▶ [TO DO]:
Below are records; copy exactly the line containing "(533, 354) = (629, 302): purple" and every line after it, through the last.

▶ [RECORDS]:
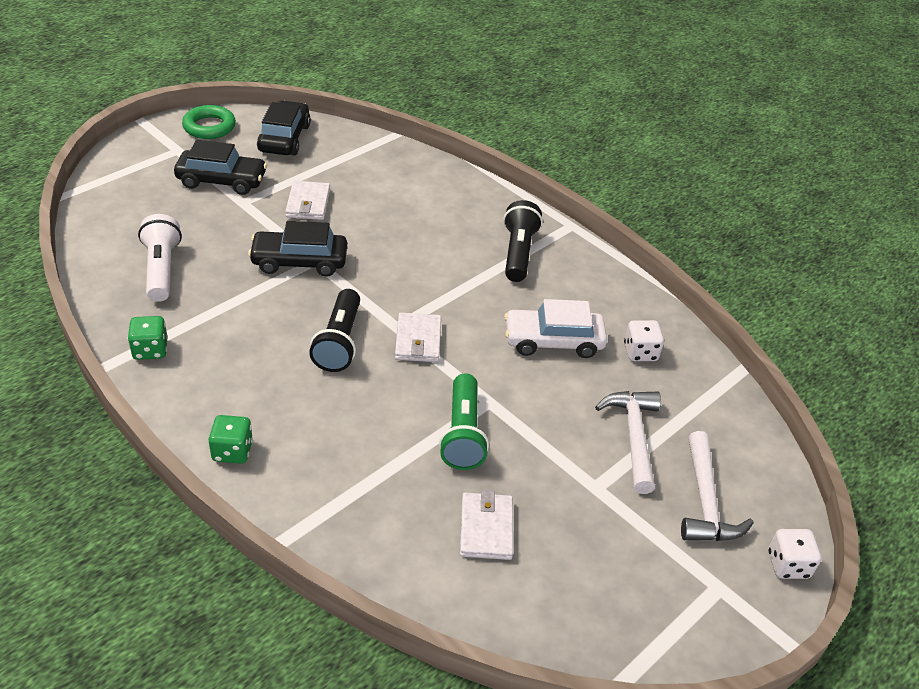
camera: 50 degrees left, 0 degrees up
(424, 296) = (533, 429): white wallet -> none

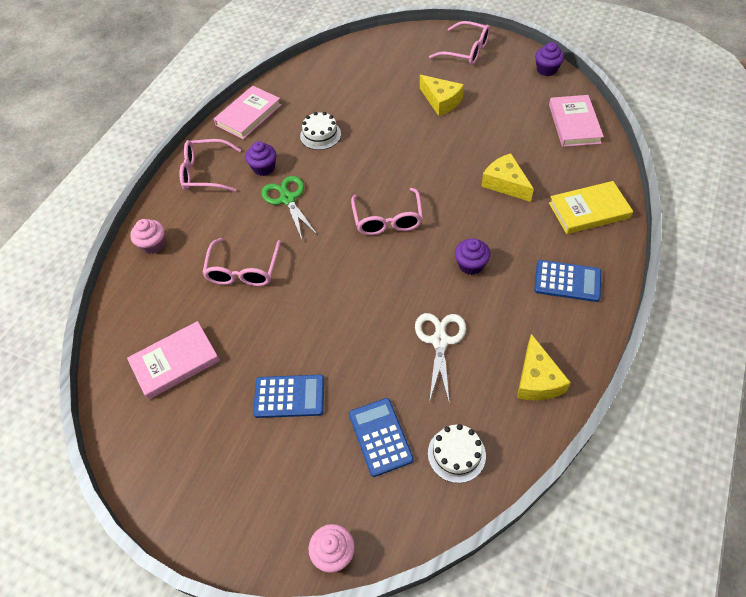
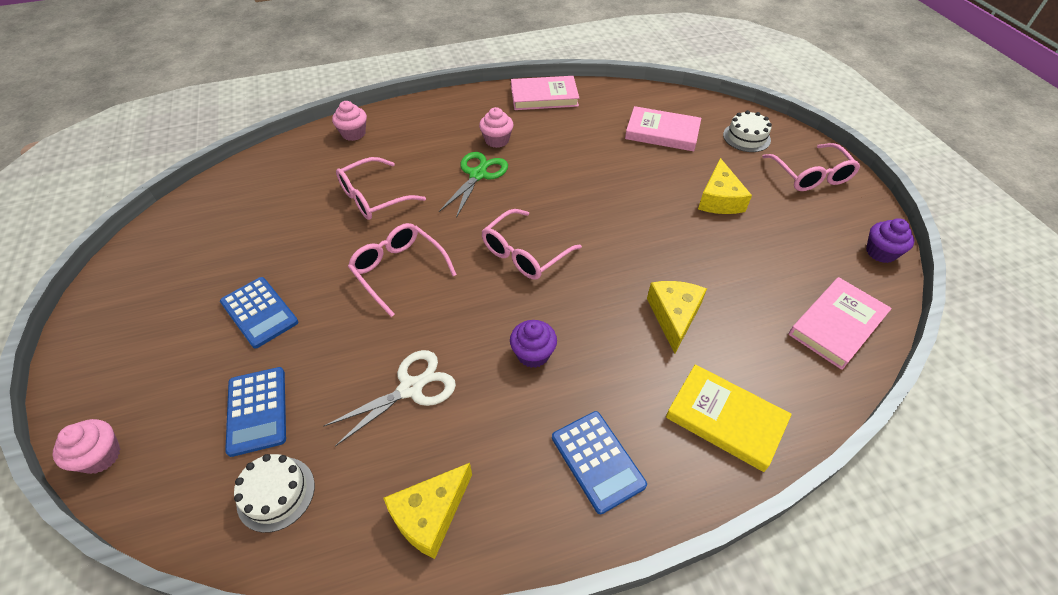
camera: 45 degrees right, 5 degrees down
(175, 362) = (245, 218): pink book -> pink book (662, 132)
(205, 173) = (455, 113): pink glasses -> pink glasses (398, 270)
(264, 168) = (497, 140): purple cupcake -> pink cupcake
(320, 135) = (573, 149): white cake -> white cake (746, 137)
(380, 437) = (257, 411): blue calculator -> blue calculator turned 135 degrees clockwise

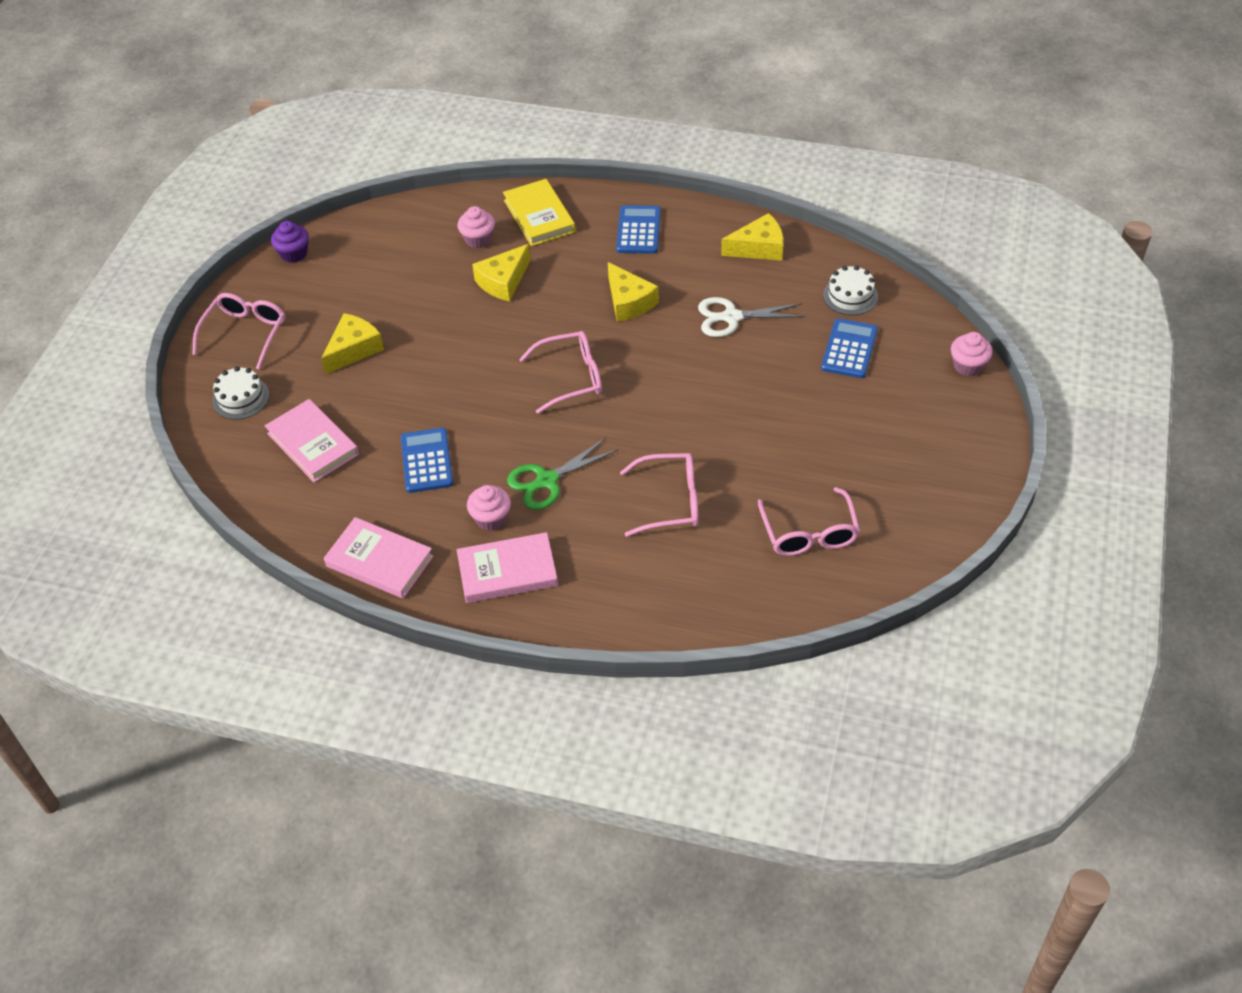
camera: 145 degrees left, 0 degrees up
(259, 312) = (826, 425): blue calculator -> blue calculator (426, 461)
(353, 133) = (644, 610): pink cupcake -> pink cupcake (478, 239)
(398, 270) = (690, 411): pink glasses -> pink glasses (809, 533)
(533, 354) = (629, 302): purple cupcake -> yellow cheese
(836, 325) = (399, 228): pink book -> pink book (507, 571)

▶ [RESPONSE AREA]:
(533, 354) = (629, 302): purple cupcake -> yellow cheese
(836, 325) = (399, 228): pink book -> pink book (507, 571)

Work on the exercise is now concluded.